GIVEN DATA -
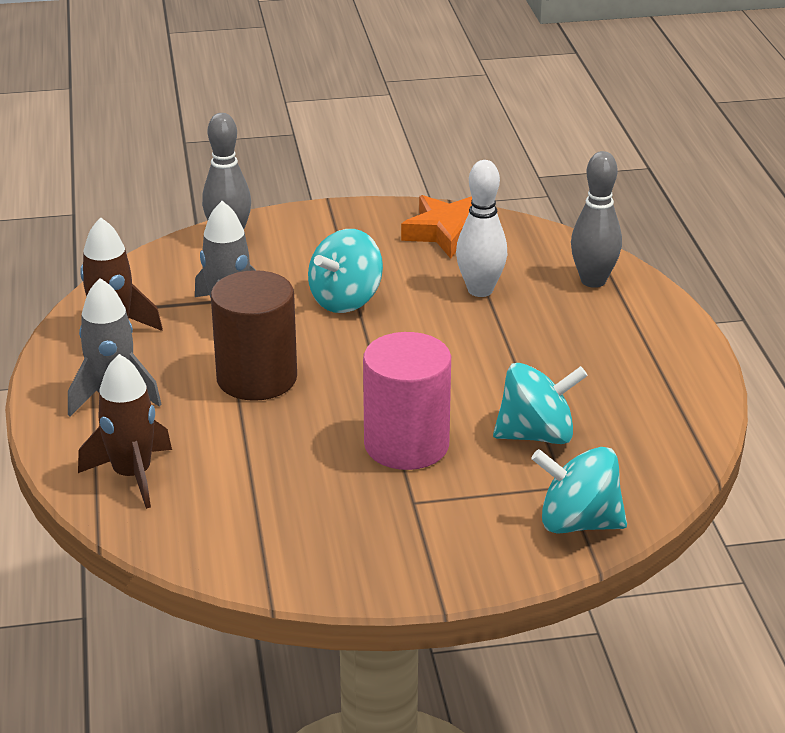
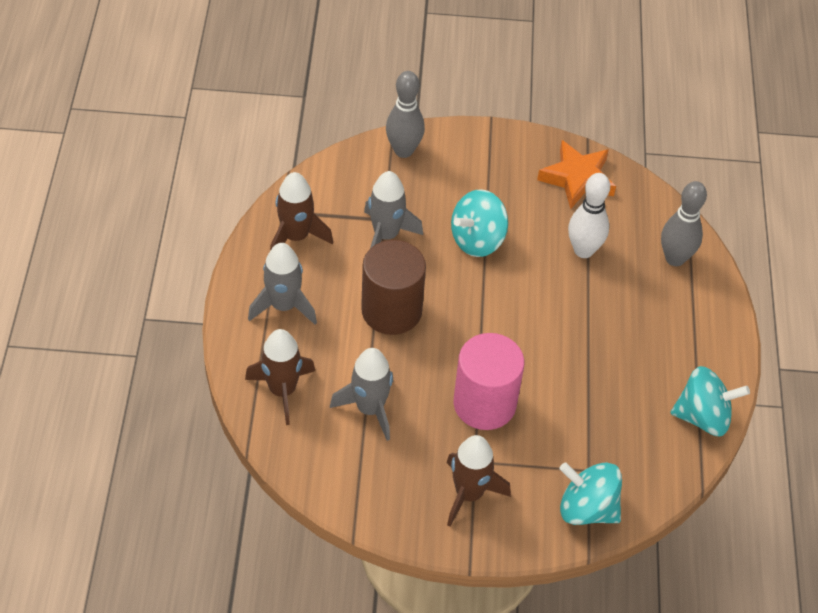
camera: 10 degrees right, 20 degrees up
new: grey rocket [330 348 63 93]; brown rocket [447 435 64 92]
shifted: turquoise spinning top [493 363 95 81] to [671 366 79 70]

TASK STATEMENT -
Exclude the images and reproduce the remaining data exactly.

SOLUTION BELOW -
camera: 10 degrees right, 20 degrees up
new: grey rocket [330 348 63 93]; brown rocket [447 435 64 92]
shifted: turquoise spinning top [493 363 95 81] to [671 366 79 70]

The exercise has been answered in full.